THE PROBLEM:
Only the lines of the data below from the one with "(334, 120) = (97, 176): yellow" through the one with "(555, 377) = (440, 188): none -> brown vase" are wanted. Repeat them exactly.

RECORDS TO PROCESS section start

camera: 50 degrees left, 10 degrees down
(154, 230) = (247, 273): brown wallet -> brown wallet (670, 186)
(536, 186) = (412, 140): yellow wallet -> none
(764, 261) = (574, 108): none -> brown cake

RECORDS TO PROCESS section end
RECORDS TO PROCESS section start

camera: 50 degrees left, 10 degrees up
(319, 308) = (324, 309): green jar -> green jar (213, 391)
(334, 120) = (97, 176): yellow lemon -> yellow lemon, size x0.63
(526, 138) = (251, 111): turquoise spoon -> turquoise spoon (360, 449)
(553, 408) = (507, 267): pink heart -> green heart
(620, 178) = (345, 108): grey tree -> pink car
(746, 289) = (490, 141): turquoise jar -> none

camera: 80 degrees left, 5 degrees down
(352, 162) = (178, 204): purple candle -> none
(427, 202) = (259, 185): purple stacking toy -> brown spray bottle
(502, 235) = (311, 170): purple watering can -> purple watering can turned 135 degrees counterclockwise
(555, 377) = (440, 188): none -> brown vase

RECORDS TO PROCESS section end

EXERCISE OUTPUT:
(334, 120) = (97, 176): yellow lemon -> yellow lemon, size x0.63
(526, 138) = (251, 111): turquoise spoon -> turquoise spoon (360, 449)
(553, 408) = (507, 267): pink heart -> green heart
(620, 178) = (345, 108): grey tree -> pink car
(746, 289) = (490, 141): turquoise jar -> none

camera: 80 degrees left, 5 degrees down
(352, 162) = (178, 204): purple candle -> none
(427, 202) = (259, 185): purple stacking toy -> brown spray bottle
(502, 235) = (311, 170): purple watering can -> purple watering can turned 135 degrees counterclockwise
(555, 377) = (440, 188): none -> brown vase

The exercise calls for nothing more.